**Goal of the exercise**. Beginning with the line that contains "R7: 18k (VA, W8) -> 18k (GND, W8)", retype the entries below exactly, ending with the line that contains "R4: 82k (+9V, SDA) -> 82k (+9V, GND)". Leave out any pictures.

**Exercise data**.

***

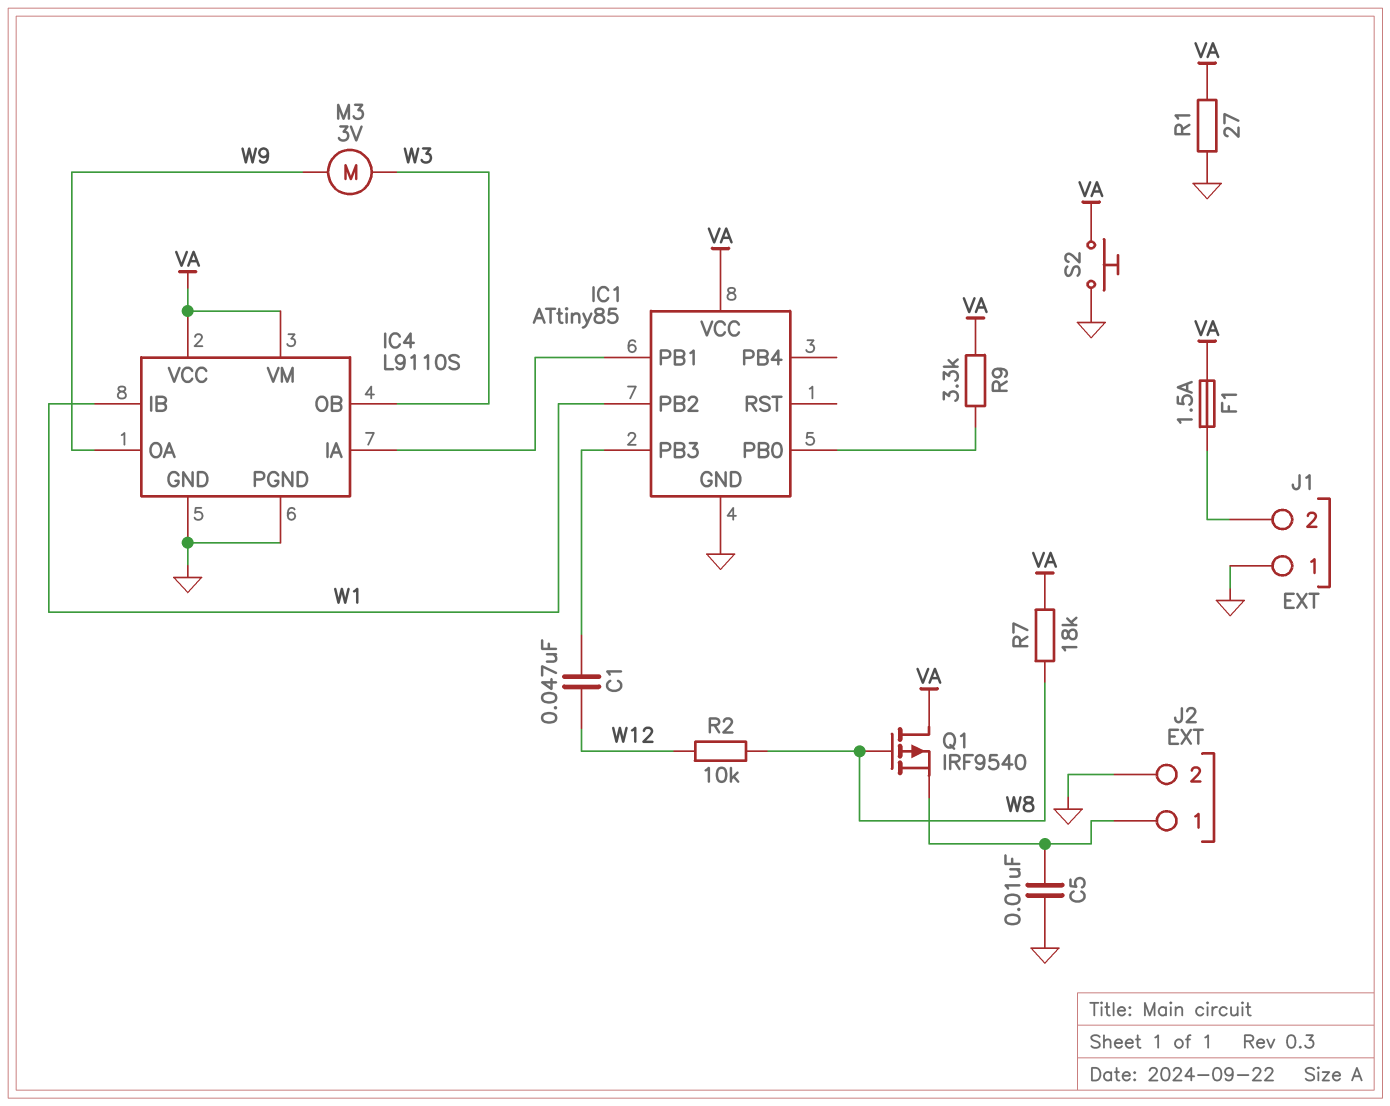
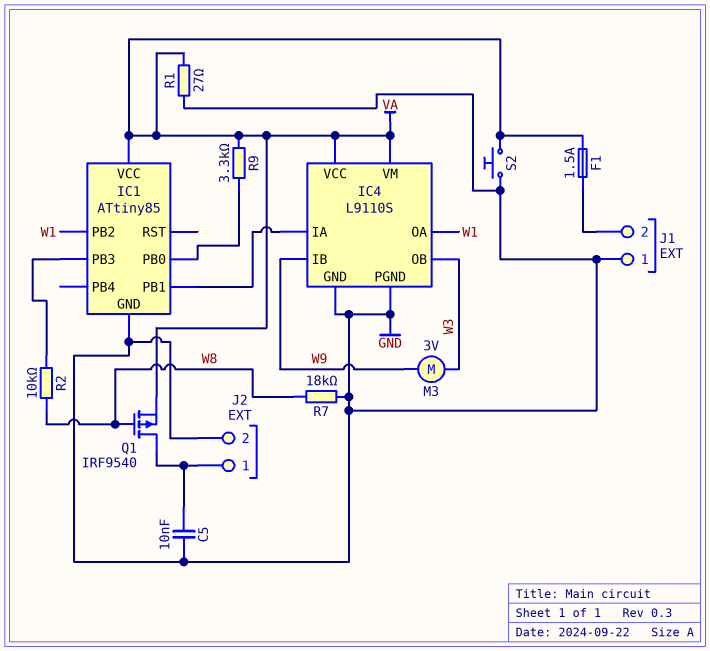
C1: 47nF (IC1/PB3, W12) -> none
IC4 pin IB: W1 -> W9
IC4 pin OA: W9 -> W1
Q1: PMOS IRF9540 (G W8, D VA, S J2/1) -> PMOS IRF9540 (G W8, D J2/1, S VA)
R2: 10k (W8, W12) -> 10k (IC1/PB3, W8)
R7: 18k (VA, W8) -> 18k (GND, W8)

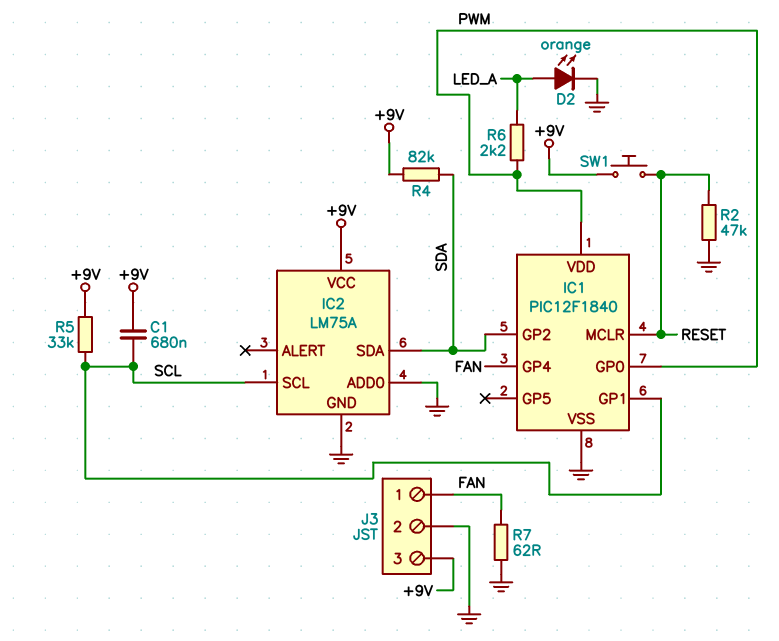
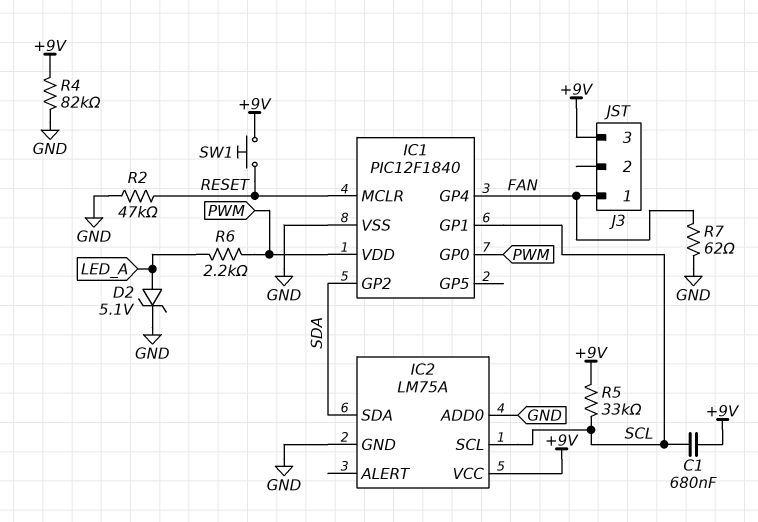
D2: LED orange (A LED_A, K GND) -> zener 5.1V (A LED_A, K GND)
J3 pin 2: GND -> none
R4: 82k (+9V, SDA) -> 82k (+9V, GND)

***

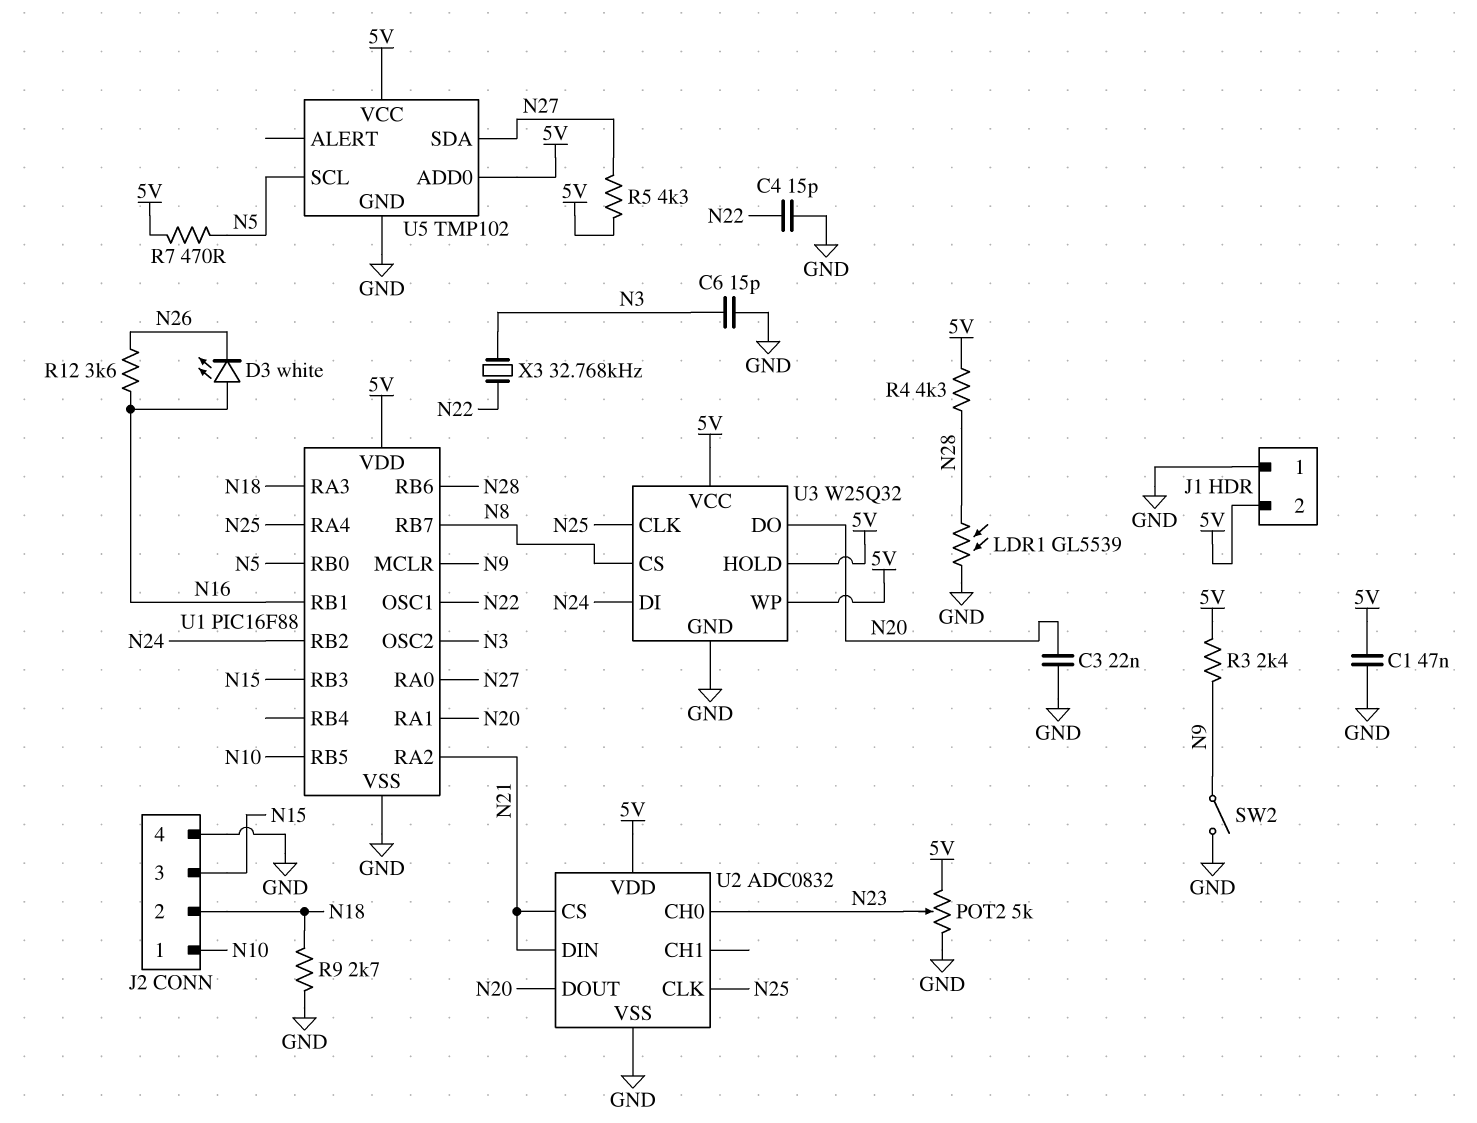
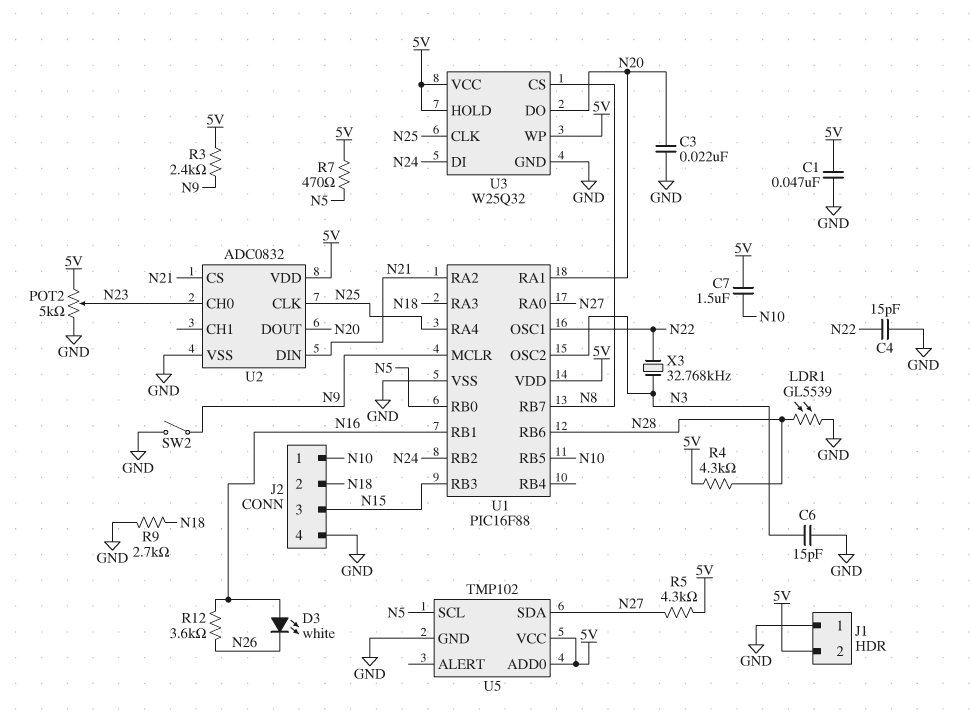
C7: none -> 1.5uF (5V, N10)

***

**Output for this exercise**.
R7: 18k (VA, W8) -> 18k (GND, W8)

D2: LED orange (A LED_A, K GND) -> zener 5.1V (A LED_A, K GND)
J3 pin 2: GND -> none
R4: 82k (+9V, SDA) -> 82k (+9V, GND)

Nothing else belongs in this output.